[Record set — start]

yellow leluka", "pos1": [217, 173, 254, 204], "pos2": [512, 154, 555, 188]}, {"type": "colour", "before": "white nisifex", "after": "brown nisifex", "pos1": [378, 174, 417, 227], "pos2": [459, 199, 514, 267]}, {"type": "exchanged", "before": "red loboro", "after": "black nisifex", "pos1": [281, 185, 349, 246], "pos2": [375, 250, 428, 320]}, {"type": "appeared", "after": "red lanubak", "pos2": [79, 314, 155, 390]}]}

[Record set — finish]
[Record set — start]

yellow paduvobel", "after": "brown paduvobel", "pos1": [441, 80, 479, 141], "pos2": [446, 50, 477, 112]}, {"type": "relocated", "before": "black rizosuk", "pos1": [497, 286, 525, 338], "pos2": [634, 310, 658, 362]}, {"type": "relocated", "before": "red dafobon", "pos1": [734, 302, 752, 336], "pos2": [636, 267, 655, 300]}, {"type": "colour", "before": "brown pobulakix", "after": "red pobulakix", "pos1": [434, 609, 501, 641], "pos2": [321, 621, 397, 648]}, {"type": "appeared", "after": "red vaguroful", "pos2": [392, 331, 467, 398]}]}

[Record set — finish]
[Record set — start]

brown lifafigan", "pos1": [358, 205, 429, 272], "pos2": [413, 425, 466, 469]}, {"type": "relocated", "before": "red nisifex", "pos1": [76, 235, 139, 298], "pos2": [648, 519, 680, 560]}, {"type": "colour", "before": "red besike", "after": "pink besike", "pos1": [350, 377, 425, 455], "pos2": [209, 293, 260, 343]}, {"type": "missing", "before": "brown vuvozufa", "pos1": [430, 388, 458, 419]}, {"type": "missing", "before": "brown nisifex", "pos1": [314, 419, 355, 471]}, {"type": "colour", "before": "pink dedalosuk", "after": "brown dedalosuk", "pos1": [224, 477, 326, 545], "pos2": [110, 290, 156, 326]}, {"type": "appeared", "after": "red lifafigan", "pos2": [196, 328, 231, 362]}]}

[Record set — finish]

Exercise: Return every line from the entries above that includes the word "nisifex".

Task response:
yellow leluka", "pos1": [217, 173, 254, 204], "pos2": [512, 154, 555, 188]}, {"type": "colour", "before": "white nisifex", "after": "brown nisifex", "pos1": [378, 174, 417, 227], "pos2": [459, 199, 514, 267]}, {"type": "exchanged", "before": "red loboro", "after": "black nisifex", "pos1": [281, 185, 349, 246], "pos2": [375, 250, 428, 320]}, {"type": "appeared", "after": "red lanubak", "pos2": [79, 314, 155, 390]}]}
brown lifafigan", "pos1": [358, 205, 429, 272], "pos2": [413, 425, 466, 469]}, {"type": "relocated", "before": "red nisifex", "pos1": [76, 235, 139, 298], "pos2": [648, 519, 680, 560]}, {"type": "colour", "before": "red besike", "after": "pink besike", "pos1": [350, 377, 425, 455], "pos2": [209, 293, 260, 343]}, {"type": "missing", "before": "brown vuvozufa", "pos1": [430, 388, 458, 419]}, {"type": "missing", "before": "brown nisifex", "pos1": [314, 419, 355, 471]}, {"type": "colour", "before": "pink dedalosuk", "after": "brown dedalosuk", "pos1": [224, 477, 326, 545], "pos2": [110, 290, 156, 326]}, {"type": "appeared", "after": "red lifafigan", "pos2": [196, 328, 231, 362]}]}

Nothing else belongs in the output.